■ Exercise brief ■
Pull out of the data below the stretch of lines bounded by the one containing "(242, 134) = (260, 597): red" and the one containing "(382, 489) = (367, 126): none -> white egg", both bounds included, unchanged.

[Opening Raw data section]

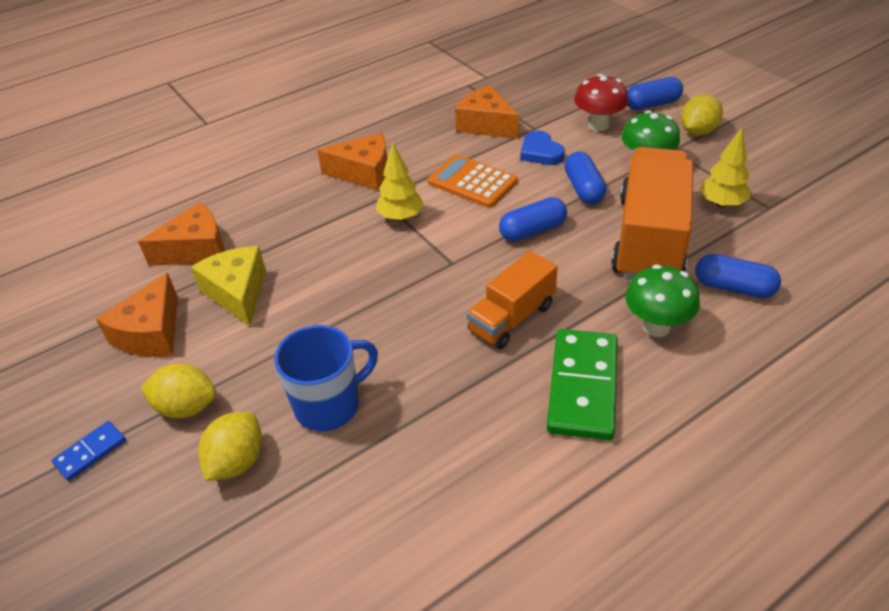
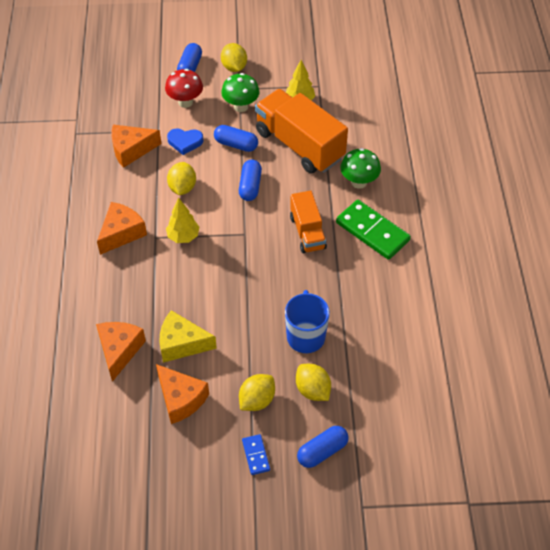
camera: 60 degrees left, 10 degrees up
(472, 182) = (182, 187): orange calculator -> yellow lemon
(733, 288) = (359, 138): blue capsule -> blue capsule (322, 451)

[Closing Raw data section]
[Opening Raw data section]

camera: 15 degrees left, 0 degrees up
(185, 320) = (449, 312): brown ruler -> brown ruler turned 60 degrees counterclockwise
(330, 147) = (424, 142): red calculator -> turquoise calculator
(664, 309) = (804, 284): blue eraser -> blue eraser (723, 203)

[Closing Raw data section]
[Opening Raw data section]

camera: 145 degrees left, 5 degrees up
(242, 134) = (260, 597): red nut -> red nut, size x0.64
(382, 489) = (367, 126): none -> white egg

[Closing Raw data section]

■ Output for this task ■
(242, 134) = (260, 597): red nut -> red nut, size x0.64
(382, 489) = (367, 126): none -> white egg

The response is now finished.